Activity:
Count up the lines below in which the string "diode" appears. The reply should be that number alone.

Data excerpts:
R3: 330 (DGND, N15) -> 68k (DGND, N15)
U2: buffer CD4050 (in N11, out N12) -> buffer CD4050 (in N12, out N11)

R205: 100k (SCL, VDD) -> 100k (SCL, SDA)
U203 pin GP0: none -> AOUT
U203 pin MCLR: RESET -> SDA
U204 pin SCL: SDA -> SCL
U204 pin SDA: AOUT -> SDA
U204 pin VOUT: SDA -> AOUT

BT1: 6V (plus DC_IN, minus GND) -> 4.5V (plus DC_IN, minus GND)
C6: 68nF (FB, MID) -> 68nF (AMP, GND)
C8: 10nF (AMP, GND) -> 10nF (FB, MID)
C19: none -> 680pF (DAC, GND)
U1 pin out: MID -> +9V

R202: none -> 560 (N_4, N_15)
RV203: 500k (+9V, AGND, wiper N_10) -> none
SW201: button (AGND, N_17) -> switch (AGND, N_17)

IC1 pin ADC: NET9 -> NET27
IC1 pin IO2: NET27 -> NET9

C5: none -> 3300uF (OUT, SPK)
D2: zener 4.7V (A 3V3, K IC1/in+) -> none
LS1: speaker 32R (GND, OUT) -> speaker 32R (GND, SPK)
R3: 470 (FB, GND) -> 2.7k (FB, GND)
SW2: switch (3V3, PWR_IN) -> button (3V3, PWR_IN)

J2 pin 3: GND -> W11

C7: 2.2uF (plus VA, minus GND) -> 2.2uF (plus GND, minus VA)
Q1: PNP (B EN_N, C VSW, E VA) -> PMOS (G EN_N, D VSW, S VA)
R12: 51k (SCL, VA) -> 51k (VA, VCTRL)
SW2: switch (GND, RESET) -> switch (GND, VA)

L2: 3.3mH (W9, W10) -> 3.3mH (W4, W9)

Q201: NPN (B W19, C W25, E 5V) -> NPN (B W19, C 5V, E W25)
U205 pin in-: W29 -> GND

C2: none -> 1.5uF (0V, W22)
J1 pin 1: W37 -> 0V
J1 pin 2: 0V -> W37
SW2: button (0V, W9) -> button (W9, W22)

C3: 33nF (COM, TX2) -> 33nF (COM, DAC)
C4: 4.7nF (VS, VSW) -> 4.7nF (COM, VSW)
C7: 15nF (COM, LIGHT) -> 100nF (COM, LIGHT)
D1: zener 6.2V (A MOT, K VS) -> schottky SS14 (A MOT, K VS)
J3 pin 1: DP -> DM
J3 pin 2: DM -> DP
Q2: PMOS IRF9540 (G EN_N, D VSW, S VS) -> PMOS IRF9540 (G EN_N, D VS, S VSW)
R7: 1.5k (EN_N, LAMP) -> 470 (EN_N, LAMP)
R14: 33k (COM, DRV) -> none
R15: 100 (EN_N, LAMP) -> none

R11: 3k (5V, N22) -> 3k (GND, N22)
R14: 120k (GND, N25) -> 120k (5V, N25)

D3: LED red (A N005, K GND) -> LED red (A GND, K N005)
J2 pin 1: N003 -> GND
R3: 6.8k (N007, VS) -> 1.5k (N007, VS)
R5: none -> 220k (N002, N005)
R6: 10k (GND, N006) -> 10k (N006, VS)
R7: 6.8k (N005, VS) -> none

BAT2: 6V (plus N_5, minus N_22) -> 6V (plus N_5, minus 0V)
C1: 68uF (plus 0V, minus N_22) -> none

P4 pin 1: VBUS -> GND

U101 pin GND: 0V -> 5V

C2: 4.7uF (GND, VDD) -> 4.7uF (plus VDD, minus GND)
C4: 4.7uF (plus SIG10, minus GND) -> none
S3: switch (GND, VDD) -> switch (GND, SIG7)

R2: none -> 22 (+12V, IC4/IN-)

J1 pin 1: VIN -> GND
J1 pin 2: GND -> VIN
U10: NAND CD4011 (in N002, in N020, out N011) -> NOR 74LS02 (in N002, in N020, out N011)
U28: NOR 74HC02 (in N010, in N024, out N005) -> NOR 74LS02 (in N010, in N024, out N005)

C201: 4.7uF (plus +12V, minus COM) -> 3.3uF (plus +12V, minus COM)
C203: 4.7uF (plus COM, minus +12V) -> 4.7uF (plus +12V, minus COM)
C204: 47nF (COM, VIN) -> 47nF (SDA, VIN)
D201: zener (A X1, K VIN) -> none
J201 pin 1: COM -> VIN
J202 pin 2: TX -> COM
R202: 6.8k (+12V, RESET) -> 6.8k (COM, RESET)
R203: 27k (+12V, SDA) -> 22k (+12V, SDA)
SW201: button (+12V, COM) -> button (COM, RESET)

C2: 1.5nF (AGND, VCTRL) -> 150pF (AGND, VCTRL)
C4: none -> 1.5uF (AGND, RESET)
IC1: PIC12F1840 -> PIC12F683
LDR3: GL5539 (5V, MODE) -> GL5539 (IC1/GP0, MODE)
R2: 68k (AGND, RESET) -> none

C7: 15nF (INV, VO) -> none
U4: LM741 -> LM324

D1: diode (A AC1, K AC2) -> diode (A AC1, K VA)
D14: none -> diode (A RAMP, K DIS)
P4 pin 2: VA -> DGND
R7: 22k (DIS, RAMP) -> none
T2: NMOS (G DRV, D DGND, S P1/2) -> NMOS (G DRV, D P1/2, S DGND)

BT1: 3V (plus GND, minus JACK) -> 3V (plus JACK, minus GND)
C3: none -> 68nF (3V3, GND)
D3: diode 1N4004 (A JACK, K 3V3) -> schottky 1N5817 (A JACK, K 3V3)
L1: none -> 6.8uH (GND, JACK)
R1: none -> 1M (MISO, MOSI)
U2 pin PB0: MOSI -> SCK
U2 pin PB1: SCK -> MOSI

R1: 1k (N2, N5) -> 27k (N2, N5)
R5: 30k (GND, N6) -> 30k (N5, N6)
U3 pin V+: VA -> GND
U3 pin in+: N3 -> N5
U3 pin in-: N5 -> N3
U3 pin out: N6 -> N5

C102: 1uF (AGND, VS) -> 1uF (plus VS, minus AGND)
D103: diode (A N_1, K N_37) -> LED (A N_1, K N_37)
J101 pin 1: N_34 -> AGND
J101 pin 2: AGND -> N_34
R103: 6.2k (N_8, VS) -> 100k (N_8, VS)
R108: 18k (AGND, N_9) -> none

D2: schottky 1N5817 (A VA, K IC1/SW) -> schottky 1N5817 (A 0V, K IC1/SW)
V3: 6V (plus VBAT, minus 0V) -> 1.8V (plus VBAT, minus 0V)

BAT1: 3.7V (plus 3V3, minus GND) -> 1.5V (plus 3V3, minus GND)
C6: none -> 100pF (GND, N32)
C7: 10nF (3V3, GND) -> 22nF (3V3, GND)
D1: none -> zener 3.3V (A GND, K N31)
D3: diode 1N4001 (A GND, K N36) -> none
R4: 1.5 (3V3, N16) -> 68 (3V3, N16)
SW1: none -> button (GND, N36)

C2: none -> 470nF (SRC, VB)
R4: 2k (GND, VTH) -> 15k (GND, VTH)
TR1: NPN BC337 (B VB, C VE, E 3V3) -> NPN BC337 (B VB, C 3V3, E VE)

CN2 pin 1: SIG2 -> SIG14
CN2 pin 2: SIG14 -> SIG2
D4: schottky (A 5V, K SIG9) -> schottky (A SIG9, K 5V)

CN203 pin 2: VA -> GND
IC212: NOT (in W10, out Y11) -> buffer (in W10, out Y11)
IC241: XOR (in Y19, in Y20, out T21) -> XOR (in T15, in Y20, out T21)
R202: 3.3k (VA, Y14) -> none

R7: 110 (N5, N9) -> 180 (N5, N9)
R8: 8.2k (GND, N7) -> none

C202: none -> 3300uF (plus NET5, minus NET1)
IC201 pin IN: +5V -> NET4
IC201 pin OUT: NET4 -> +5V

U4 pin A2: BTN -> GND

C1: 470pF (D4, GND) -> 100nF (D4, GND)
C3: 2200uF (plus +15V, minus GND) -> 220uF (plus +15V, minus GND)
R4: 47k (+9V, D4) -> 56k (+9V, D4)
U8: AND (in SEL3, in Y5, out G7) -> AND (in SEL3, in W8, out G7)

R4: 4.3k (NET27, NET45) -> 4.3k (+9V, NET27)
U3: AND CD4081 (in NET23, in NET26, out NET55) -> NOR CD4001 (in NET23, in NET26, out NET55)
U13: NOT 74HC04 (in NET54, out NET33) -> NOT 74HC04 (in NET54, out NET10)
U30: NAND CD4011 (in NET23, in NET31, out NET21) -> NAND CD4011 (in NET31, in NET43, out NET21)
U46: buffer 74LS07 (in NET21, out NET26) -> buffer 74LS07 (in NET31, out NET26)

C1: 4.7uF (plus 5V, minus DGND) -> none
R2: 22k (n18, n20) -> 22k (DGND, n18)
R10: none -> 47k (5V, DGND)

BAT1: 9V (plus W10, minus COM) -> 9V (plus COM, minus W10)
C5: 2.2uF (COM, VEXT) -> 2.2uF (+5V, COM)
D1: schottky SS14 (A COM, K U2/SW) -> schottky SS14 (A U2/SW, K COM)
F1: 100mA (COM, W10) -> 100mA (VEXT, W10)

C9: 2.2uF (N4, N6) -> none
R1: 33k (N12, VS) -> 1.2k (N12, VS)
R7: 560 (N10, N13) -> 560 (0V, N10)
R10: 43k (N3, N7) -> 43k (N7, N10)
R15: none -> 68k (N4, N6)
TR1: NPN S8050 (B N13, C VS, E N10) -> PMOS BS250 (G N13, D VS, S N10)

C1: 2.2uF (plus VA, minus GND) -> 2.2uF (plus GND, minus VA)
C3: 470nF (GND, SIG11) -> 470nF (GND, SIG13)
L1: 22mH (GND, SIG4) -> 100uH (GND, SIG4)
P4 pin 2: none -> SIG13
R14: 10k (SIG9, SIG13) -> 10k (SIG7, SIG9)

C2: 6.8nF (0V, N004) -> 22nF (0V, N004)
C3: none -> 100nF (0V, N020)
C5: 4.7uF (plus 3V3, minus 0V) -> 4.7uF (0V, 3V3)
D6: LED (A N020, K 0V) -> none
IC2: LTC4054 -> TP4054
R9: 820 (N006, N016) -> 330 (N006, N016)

The completed task:
5